_EXERCISE OBJECTIVE_
Give the entries below again, word for word, and leave out the images.

[Modification records]
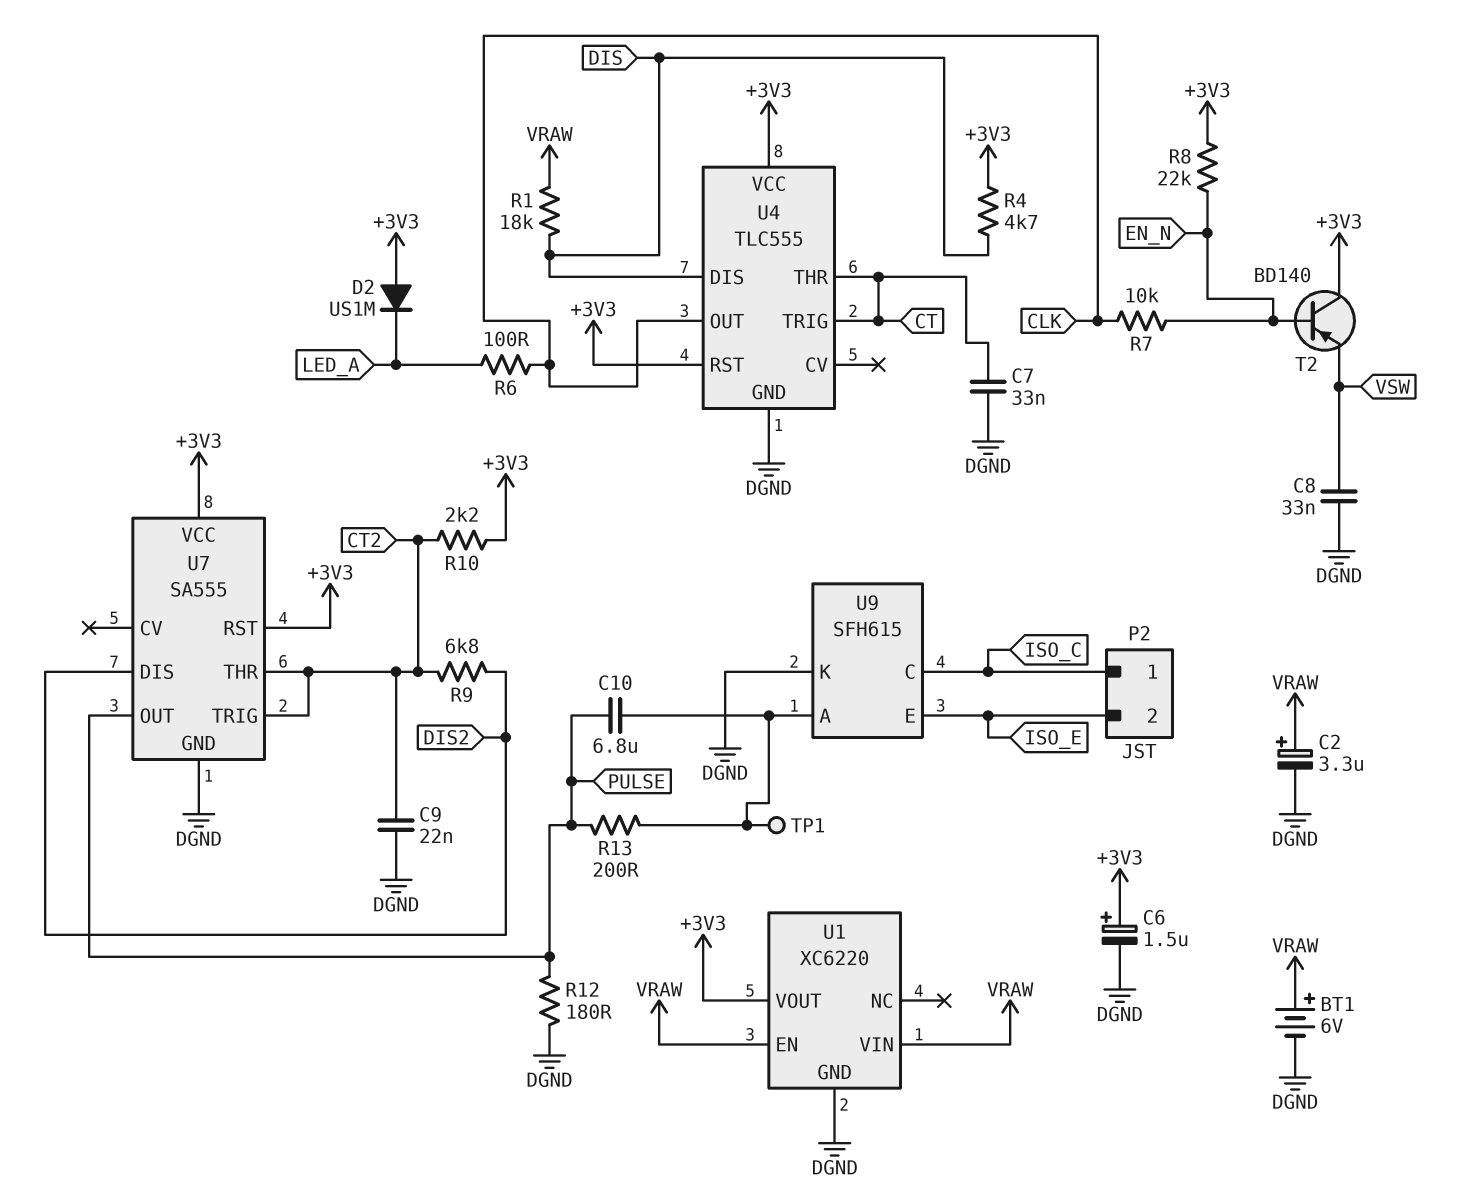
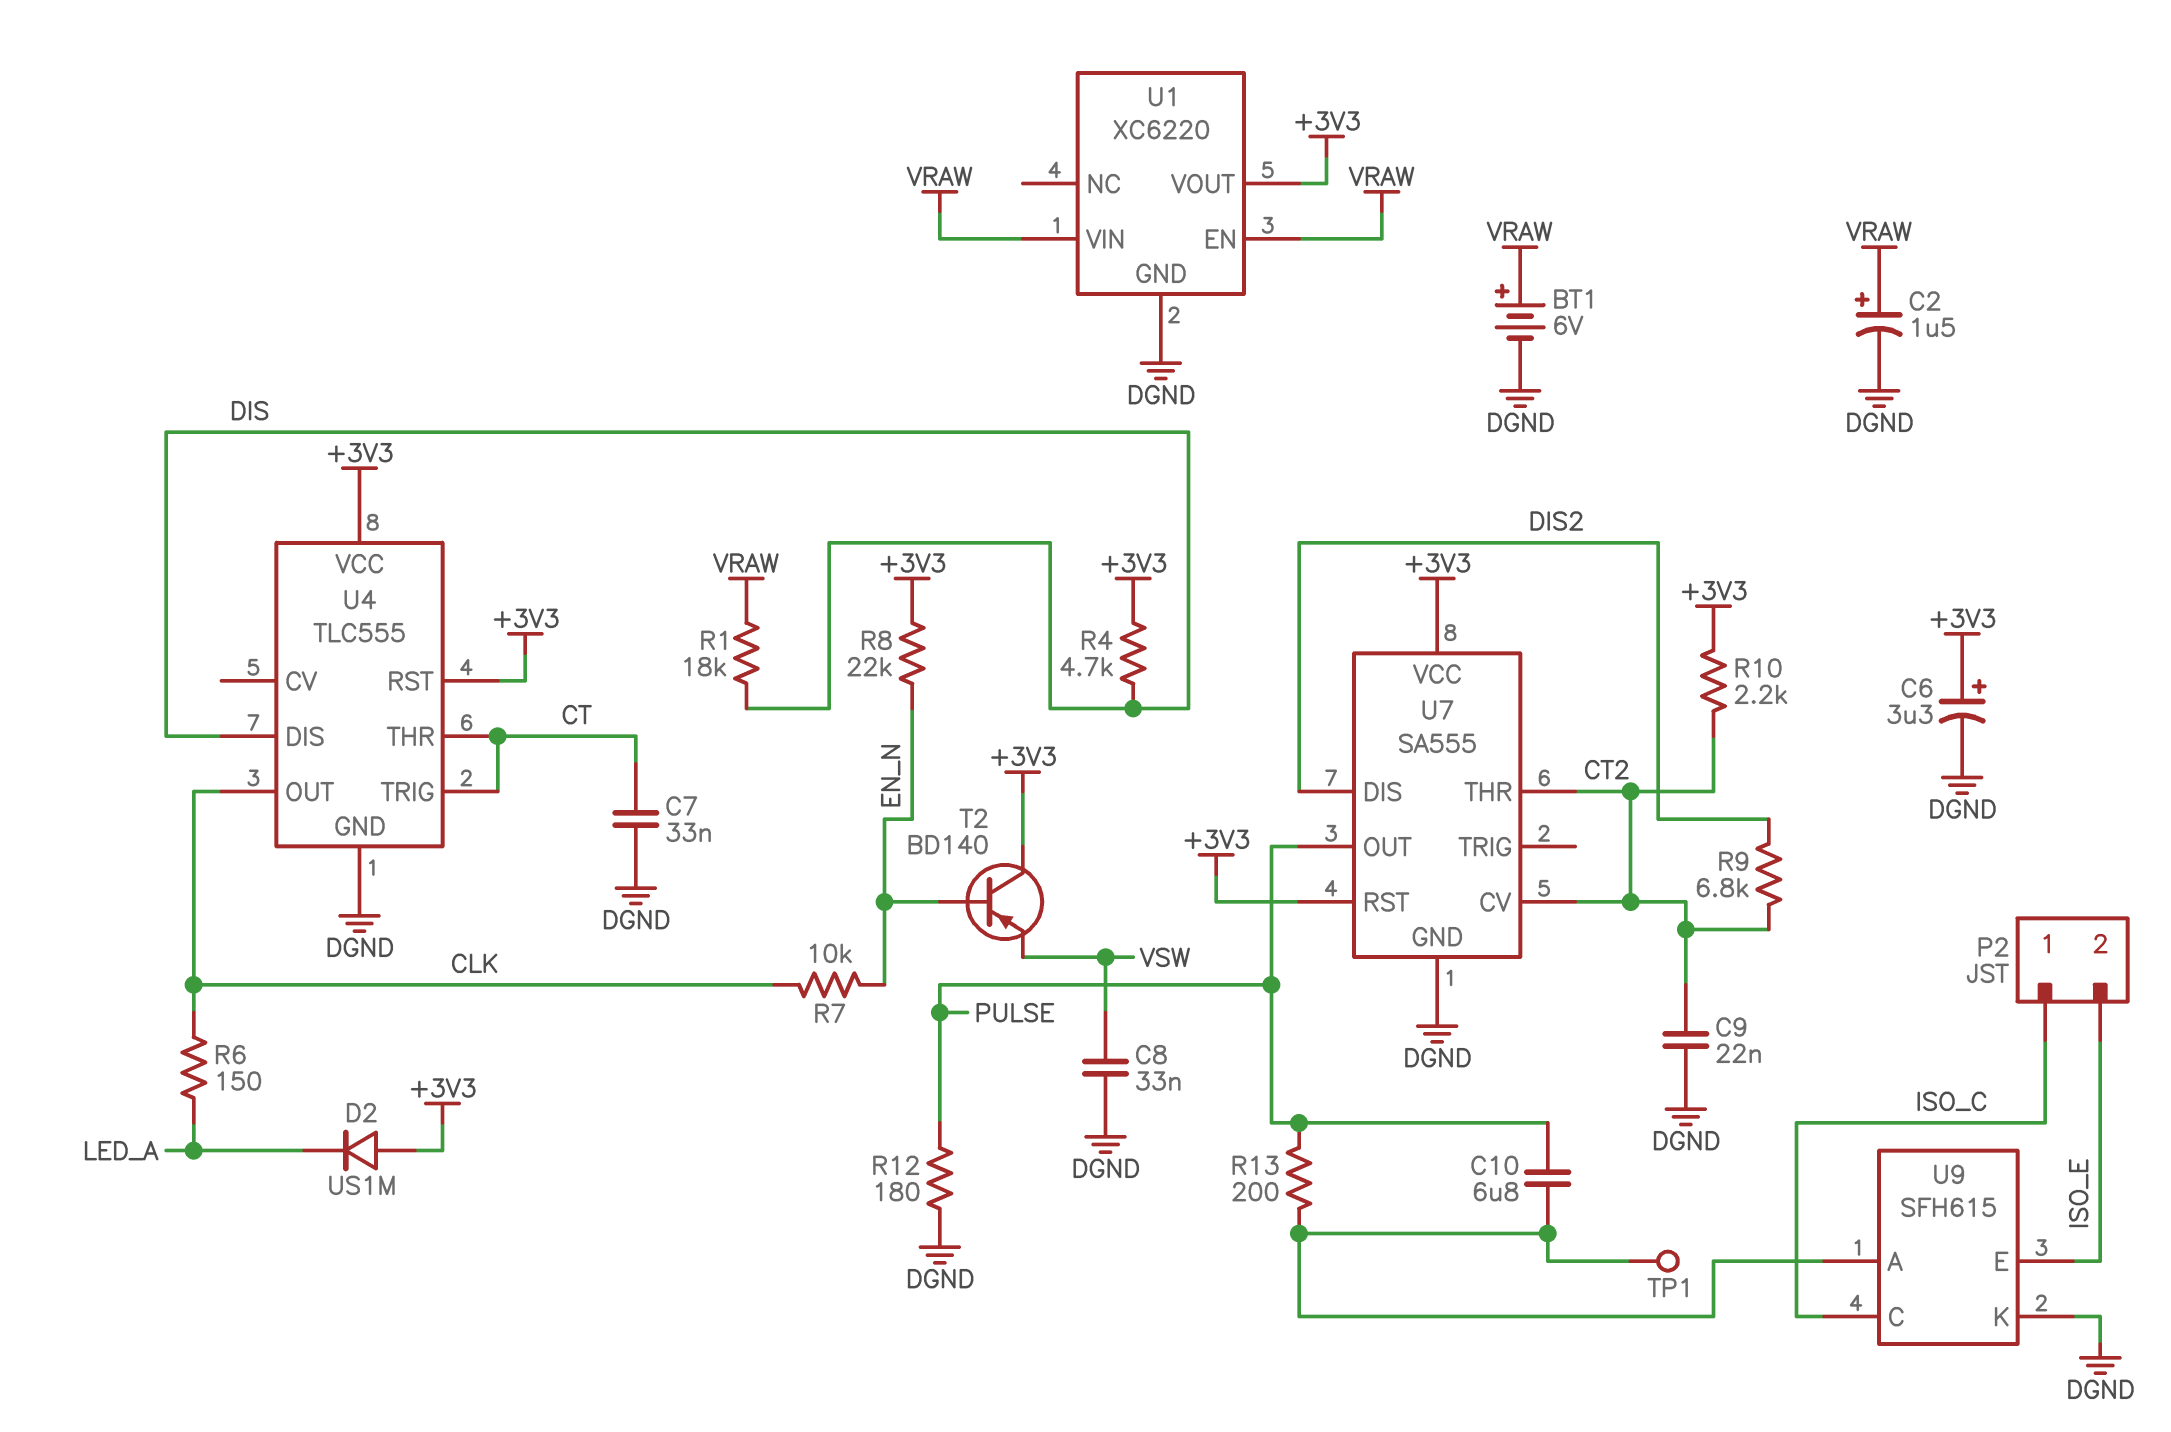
C2: 3.3uF (plus VRAW, minus DGND) -> 1.5uF (plus VRAW, minus DGND)
C6: 1.5uF (plus +3V3, minus DGND) -> 3.3uF (plus +3V3, minus DGND)
R6: 100 (CLK, LED_A) -> 150 (CLK, LED_A)
U7 pin CV: none -> CT2
U7 pin TRIG: CT2 -> none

_EXERCISE RESPONSE_
C2: 3.3uF (plus VRAW, minus DGND) -> 1.5uF (plus VRAW, minus DGND)
C6: 1.5uF (plus +3V3, minus DGND) -> 3.3uF (plus +3V3, minus DGND)
R6: 100 (CLK, LED_A) -> 150 (CLK, LED_A)
U7 pin CV: none -> CT2
U7 pin TRIG: CT2 -> none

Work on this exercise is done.